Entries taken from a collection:
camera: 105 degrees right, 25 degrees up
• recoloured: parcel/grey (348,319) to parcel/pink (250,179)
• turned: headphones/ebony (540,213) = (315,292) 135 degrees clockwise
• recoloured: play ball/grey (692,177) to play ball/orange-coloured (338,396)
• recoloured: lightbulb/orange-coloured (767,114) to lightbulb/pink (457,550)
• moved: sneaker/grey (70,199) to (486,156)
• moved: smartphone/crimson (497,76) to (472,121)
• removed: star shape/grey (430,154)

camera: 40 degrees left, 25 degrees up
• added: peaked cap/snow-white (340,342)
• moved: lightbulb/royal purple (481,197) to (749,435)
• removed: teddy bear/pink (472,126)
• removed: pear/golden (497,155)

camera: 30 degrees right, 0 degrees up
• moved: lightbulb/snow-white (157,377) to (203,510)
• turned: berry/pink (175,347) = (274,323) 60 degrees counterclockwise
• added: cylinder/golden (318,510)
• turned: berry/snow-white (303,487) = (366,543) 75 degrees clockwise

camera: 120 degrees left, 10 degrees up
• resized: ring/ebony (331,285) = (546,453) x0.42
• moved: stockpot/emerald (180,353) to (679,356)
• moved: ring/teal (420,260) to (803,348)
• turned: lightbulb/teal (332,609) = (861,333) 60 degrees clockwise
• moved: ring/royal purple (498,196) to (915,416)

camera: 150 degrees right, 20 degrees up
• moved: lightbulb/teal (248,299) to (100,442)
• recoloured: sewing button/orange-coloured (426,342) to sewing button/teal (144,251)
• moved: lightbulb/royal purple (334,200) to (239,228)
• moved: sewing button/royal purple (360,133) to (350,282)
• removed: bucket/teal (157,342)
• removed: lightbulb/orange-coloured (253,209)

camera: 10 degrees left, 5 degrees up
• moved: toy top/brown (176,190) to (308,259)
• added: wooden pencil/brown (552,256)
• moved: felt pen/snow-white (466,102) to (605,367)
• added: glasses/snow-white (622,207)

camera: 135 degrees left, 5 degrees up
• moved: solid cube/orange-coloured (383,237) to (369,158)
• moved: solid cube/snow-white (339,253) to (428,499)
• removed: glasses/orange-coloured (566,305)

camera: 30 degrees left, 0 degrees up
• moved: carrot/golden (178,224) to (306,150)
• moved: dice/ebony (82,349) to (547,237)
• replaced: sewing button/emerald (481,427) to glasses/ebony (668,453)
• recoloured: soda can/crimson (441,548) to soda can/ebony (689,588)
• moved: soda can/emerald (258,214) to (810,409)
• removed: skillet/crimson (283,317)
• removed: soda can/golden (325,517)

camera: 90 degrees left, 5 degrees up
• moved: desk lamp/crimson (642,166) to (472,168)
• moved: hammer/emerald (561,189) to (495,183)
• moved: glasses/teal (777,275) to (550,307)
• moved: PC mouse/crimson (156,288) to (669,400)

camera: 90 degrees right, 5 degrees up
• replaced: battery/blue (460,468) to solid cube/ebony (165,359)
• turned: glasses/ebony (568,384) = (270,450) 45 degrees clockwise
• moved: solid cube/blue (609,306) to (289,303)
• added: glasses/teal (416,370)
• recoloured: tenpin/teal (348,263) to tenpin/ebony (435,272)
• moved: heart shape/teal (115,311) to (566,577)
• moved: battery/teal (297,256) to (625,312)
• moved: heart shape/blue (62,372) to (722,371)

**To do:** Look above for the line with "135 degrees clockwise" and the line with "(70,199) to (486,156)". Retype those two lines and every line between them exactly, adding nothing.

**Solution:**
• turned: headphones/ebony (540,213) = (315,292) 135 degrees clockwise
• recoloured: play ball/grey (692,177) to play ball/orange-coloured (338,396)
• recoloured: lightbulb/orange-coloured (767,114) to lightbulb/pink (457,550)
• moved: sneaker/grey (70,199) to (486,156)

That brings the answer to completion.